** Records for this exercise follows **
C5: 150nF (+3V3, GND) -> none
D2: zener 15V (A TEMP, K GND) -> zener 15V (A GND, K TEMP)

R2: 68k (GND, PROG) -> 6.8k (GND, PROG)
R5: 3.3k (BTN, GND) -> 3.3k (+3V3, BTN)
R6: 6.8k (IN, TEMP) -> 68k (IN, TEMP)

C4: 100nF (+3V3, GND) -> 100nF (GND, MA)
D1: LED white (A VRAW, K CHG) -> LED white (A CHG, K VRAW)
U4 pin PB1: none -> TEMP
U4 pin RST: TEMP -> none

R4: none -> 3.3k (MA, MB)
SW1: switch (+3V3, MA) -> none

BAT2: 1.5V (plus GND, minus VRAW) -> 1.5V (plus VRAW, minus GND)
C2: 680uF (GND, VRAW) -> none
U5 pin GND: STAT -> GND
** End of Records for this exercise **
**Problem requirements:** Copy every line of the entries above in which "TEMP" occurs.

**Answer section:**
D2: zener 15V (A TEMP, K GND) -> zener 15V (A GND, K TEMP)
R6: 6.8k (IN, TEMP) -> 68k (IN, TEMP)
U4 pin PB1: none -> TEMP
U4 pin RST: TEMP -> none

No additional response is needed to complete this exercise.